[[ ENTRIES SHOWN open ]]

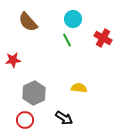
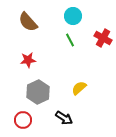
cyan circle: moved 3 px up
green line: moved 3 px right
red star: moved 15 px right
yellow semicircle: rotated 49 degrees counterclockwise
gray hexagon: moved 4 px right, 1 px up
red circle: moved 2 px left
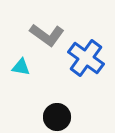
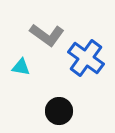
black circle: moved 2 px right, 6 px up
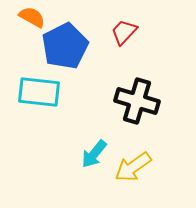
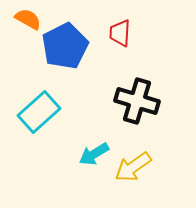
orange semicircle: moved 4 px left, 2 px down
red trapezoid: moved 4 px left, 1 px down; rotated 40 degrees counterclockwise
cyan rectangle: moved 20 px down; rotated 48 degrees counterclockwise
cyan arrow: rotated 20 degrees clockwise
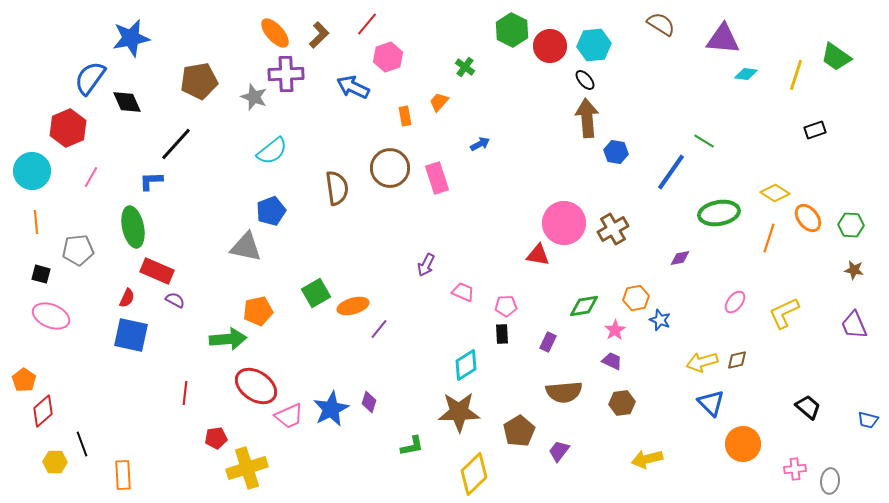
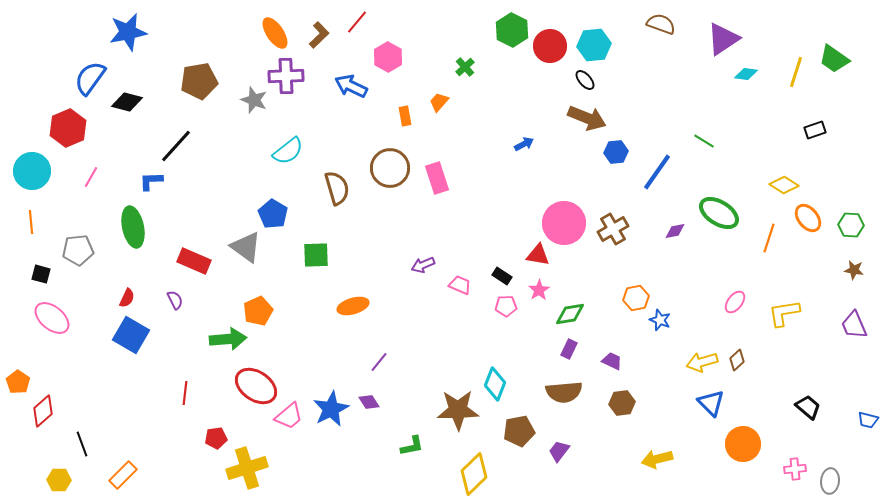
red line at (367, 24): moved 10 px left, 2 px up
brown semicircle at (661, 24): rotated 12 degrees counterclockwise
orange ellipse at (275, 33): rotated 8 degrees clockwise
blue star at (131, 38): moved 3 px left, 6 px up
purple triangle at (723, 39): rotated 39 degrees counterclockwise
pink hexagon at (388, 57): rotated 12 degrees counterclockwise
green trapezoid at (836, 57): moved 2 px left, 2 px down
green cross at (465, 67): rotated 12 degrees clockwise
purple cross at (286, 74): moved 2 px down
yellow line at (796, 75): moved 3 px up
blue arrow at (353, 87): moved 2 px left, 1 px up
gray star at (254, 97): moved 3 px down
black diamond at (127, 102): rotated 52 degrees counterclockwise
brown arrow at (587, 118): rotated 117 degrees clockwise
black line at (176, 144): moved 2 px down
blue arrow at (480, 144): moved 44 px right
cyan semicircle at (272, 151): moved 16 px right
blue hexagon at (616, 152): rotated 15 degrees counterclockwise
blue line at (671, 172): moved 14 px left
brown semicircle at (337, 188): rotated 8 degrees counterclockwise
yellow diamond at (775, 193): moved 9 px right, 8 px up
blue pentagon at (271, 211): moved 2 px right, 3 px down; rotated 20 degrees counterclockwise
green ellipse at (719, 213): rotated 42 degrees clockwise
orange line at (36, 222): moved 5 px left
gray triangle at (246, 247): rotated 24 degrees clockwise
purple diamond at (680, 258): moved 5 px left, 27 px up
purple arrow at (426, 265): moved 3 px left; rotated 40 degrees clockwise
red rectangle at (157, 271): moved 37 px right, 10 px up
pink trapezoid at (463, 292): moved 3 px left, 7 px up
green square at (316, 293): moved 38 px up; rotated 28 degrees clockwise
purple semicircle at (175, 300): rotated 36 degrees clockwise
green diamond at (584, 306): moved 14 px left, 8 px down
orange pentagon at (258, 311): rotated 12 degrees counterclockwise
yellow L-shape at (784, 313): rotated 16 degrees clockwise
pink ellipse at (51, 316): moved 1 px right, 2 px down; rotated 18 degrees clockwise
purple line at (379, 329): moved 33 px down
pink star at (615, 330): moved 76 px left, 40 px up
black rectangle at (502, 334): moved 58 px up; rotated 54 degrees counterclockwise
blue square at (131, 335): rotated 18 degrees clockwise
purple rectangle at (548, 342): moved 21 px right, 7 px down
brown diamond at (737, 360): rotated 30 degrees counterclockwise
cyan diamond at (466, 365): moved 29 px right, 19 px down; rotated 36 degrees counterclockwise
orange pentagon at (24, 380): moved 6 px left, 2 px down
purple diamond at (369, 402): rotated 50 degrees counterclockwise
brown star at (459, 412): moved 1 px left, 2 px up
pink trapezoid at (289, 416): rotated 16 degrees counterclockwise
brown pentagon at (519, 431): rotated 20 degrees clockwise
yellow arrow at (647, 459): moved 10 px right
yellow hexagon at (55, 462): moved 4 px right, 18 px down
orange rectangle at (123, 475): rotated 48 degrees clockwise
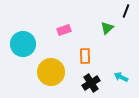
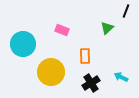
pink rectangle: moved 2 px left; rotated 40 degrees clockwise
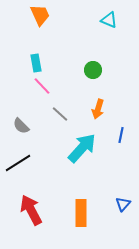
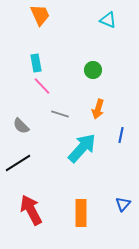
cyan triangle: moved 1 px left
gray line: rotated 24 degrees counterclockwise
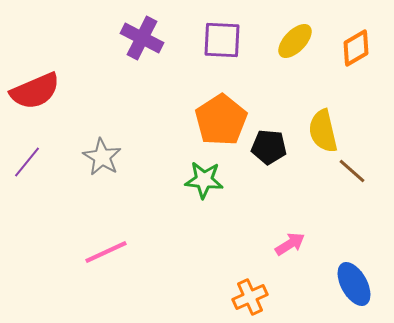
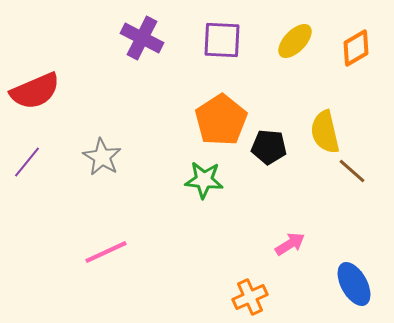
yellow semicircle: moved 2 px right, 1 px down
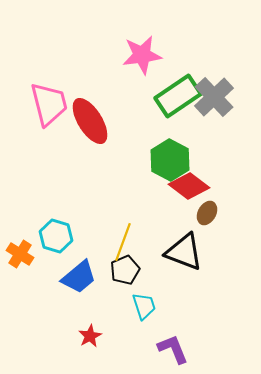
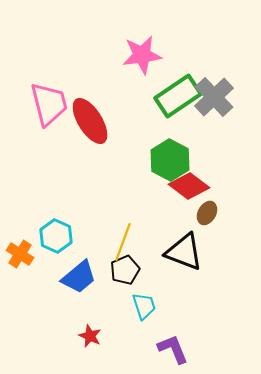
cyan hexagon: rotated 8 degrees clockwise
red star: rotated 20 degrees counterclockwise
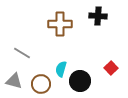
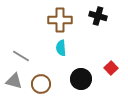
black cross: rotated 12 degrees clockwise
brown cross: moved 4 px up
gray line: moved 1 px left, 3 px down
cyan semicircle: moved 21 px up; rotated 21 degrees counterclockwise
black circle: moved 1 px right, 2 px up
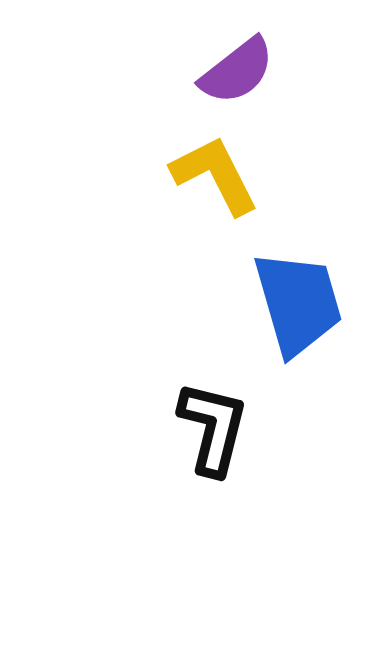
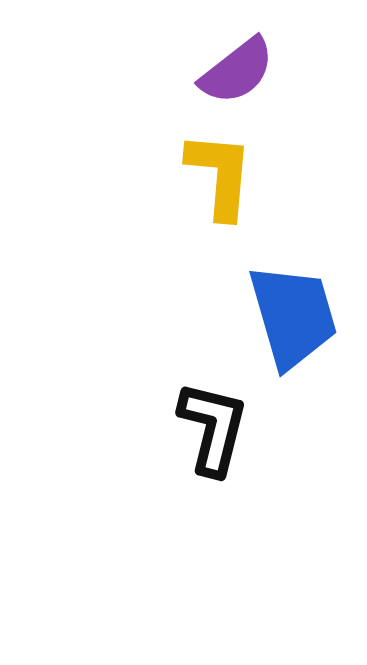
yellow L-shape: moved 5 px right; rotated 32 degrees clockwise
blue trapezoid: moved 5 px left, 13 px down
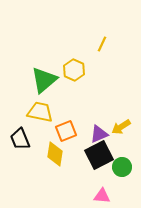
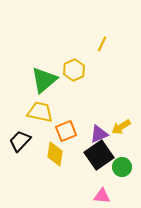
yellow hexagon: rotated 10 degrees clockwise
black trapezoid: moved 2 px down; rotated 65 degrees clockwise
black square: rotated 8 degrees counterclockwise
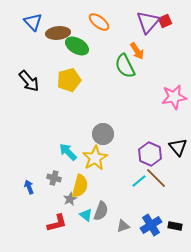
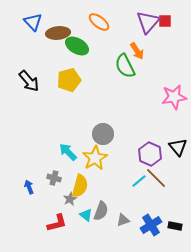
red square: rotated 24 degrees clockwise
gray triangle: moved 6 px up
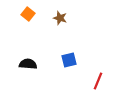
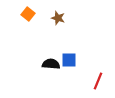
brown star: moved 2 px left
blue square: rotated 14 degrees clockwise
black semicircle: moved 23 px right
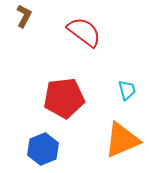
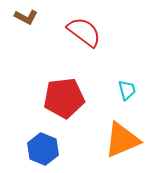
brown L-shape: moved 2 px right, 1 px down; rotated 90 degrees clockwise
blue hexagon: rotated 16 degrees counterclockwise
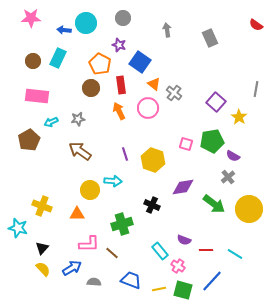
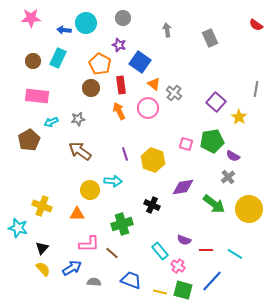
yellow line at (159, 289): moved 1 px right, 3 px down; rotated 24 degrees clockwise
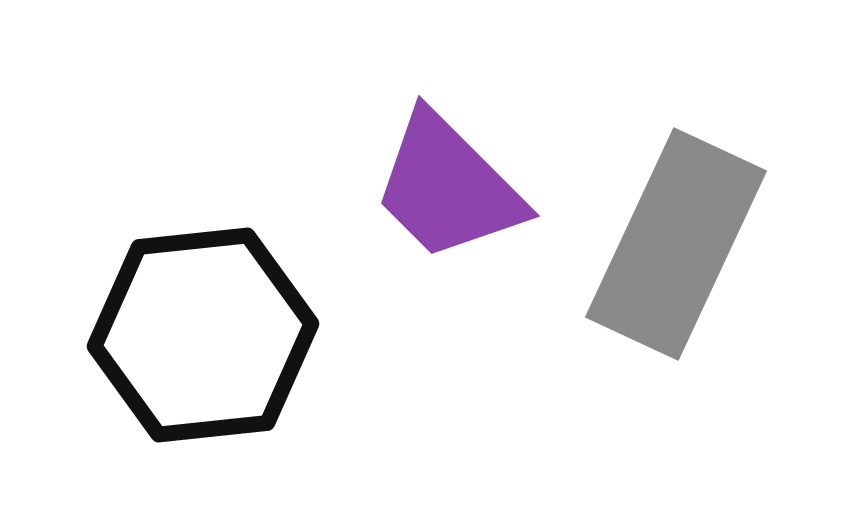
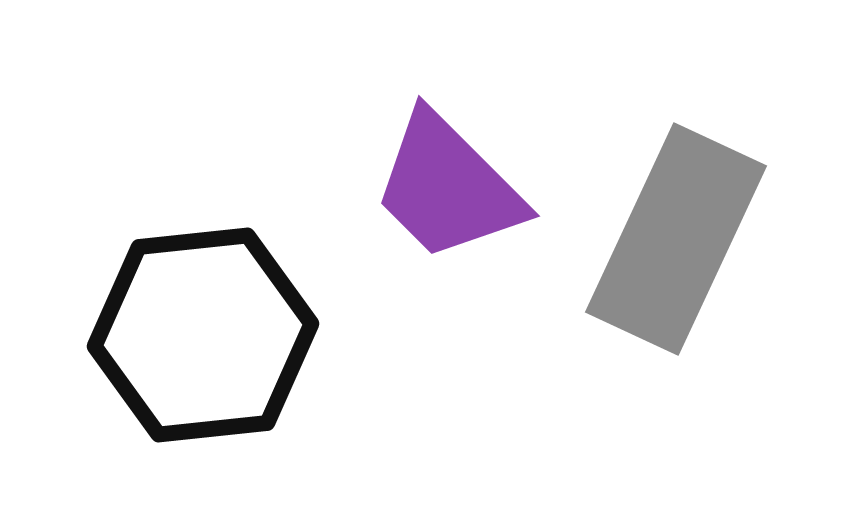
gray rectangle: moved 5 px up
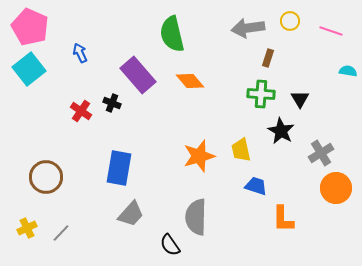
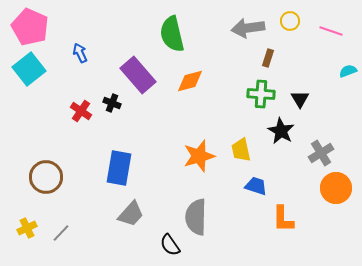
cyan semicircle: rotated 30 degrees counterclockwise
orange diamond: rotated 64 degrees counterclockwise
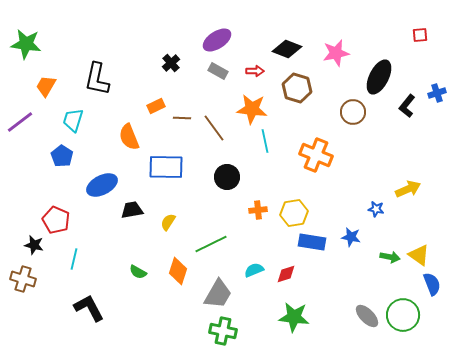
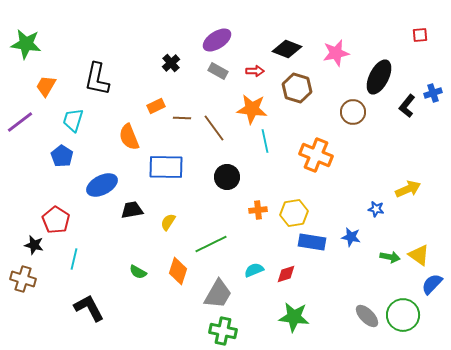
blue cross at (437, 93): moved 4 px left
red pentagon at (56, 220): rotated 8 degrees clockwise
blue semicircle at (432, 284): rotated 115 degrees counterclockwise
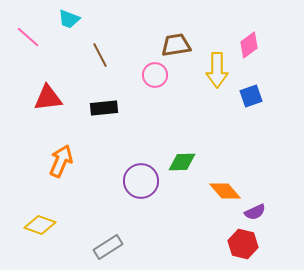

[[ ENTRIES SHOWN closed ]]

Where a line in the records above contains the word "yellow", copy that line.

_TASK SOLUTION:_
yellow semicircle: rotated 49 degrees counterclockwise
yellow line at (796, 75): moved 3 px up
yellow diamond at (775, 193): moved 9 px right, 8 px up
yellow L-shape at (784, 313): rotated 16 degrees clockwise
yellow arrow at (647, 459): moved 10 px right
yellow hexagon at (55, 462): moved 4 px right, 18 px down
yellow semicircle: moved 2 px right, 1 px down
yellow L-shape: moved 5 px right; rotated 32 degrees clockwise
yellow hexagon: rotated 10 degrees clockwise
yellow line at (159, 289): moved 1 px right, 3 px down; rotated 24 degrees clockwise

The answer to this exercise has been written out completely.